- _PROMPT_:
A faithful transcript of all the lines below, with no pictures, is the goal here.

- _DATA_:
§

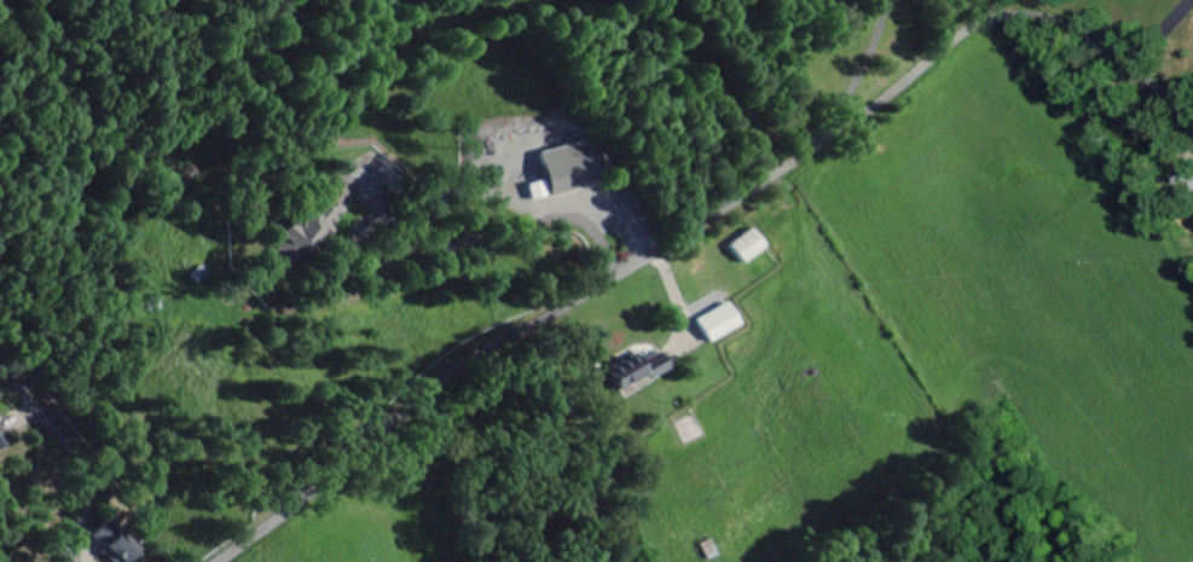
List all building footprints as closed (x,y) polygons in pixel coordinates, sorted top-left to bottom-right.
[(534,155),(540,185),(526,187),(529,202),(593,189),(583,144),(534,155)] [(317,191),(275,239),(300,261),(342,213),(317,191)] [(761,248),(748,230),(724,247),(738,266),(761,248)] [(159,285),(167,296),(176,290),(168,278),(159,285)] [(735,326),(723,303),(691,320),(702,342),(735,326)] [(650,347),(603,374),(615,396),(662,369),(650,347)] [(135,551),(104,520),(84,540),(107,561),(123,561),(135,551)]
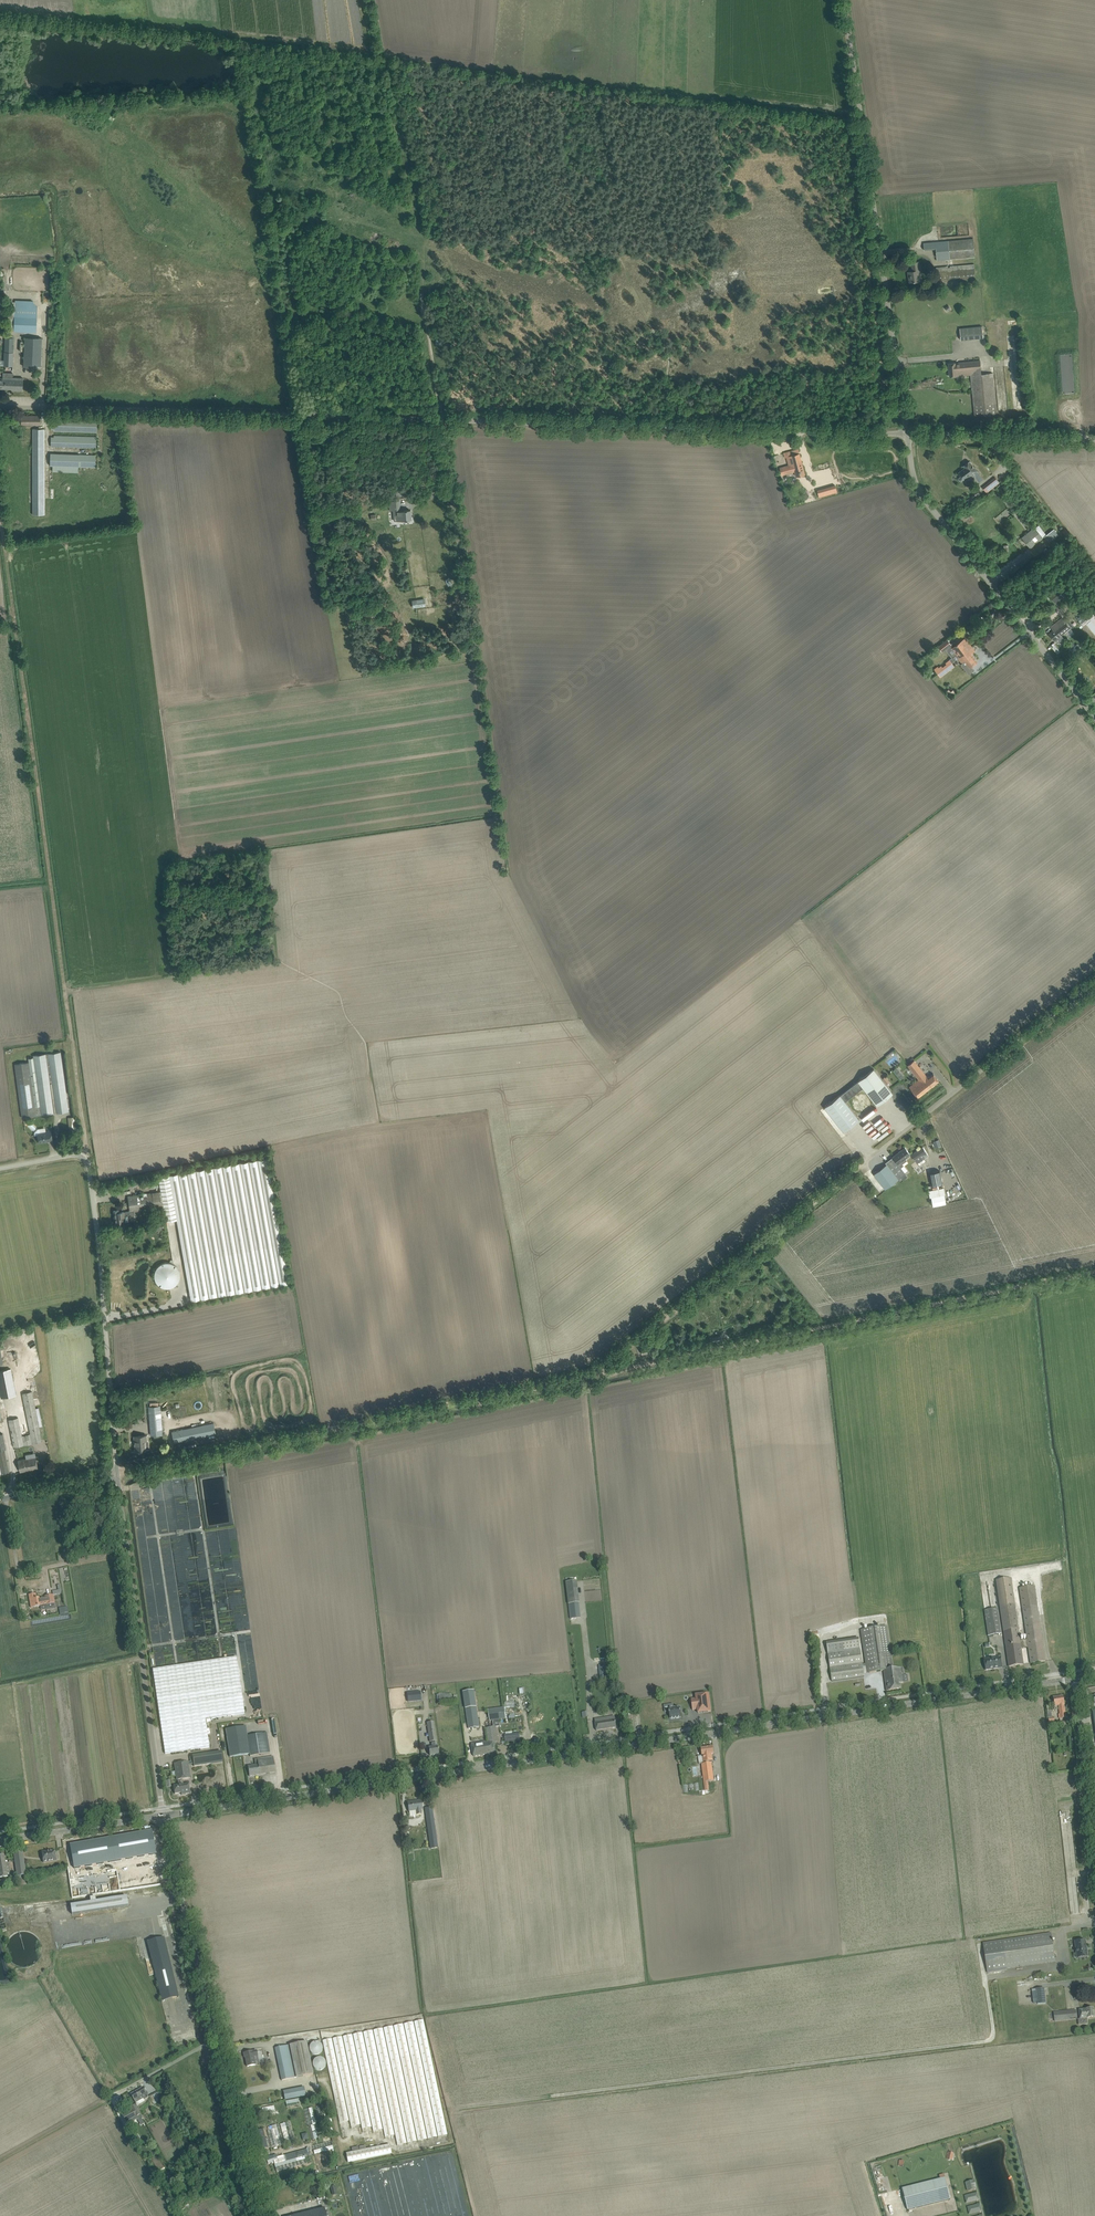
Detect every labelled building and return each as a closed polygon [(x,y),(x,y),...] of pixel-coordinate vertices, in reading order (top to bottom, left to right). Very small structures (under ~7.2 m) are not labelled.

§

- _WRITTEN SOLUTION_:
List all building footprints as closed (x,y) polygons in pixel coordinates, sorted top-left to bottom-right.
[(534,155),(540,185),(526,187),(529,202),(593,189),(583,144),(534,155)] [(317,191),(275,239),(300,261),(342,213),(317,191)] [(761,248),(748,230),(724,247),(738,266),(761,248)] [(159,285),(167,296),(176,290),(168,278),(159,285)] [(735,326),(723,303),(691,320),(702,342),(735,326)] [(650,347),(603,374),(615,396),(662,369),(650,347)] [(135,551),(104,520),(84,540),(107,561),(123,561),(135,551)]
Detect every labelled building and return each as a closed polygon [(x,y),(x,y),...] of pixel-coordinate vertices, in reading order (top to bottom, left to right). Very small structures (under ~7.2 m) are not labelled.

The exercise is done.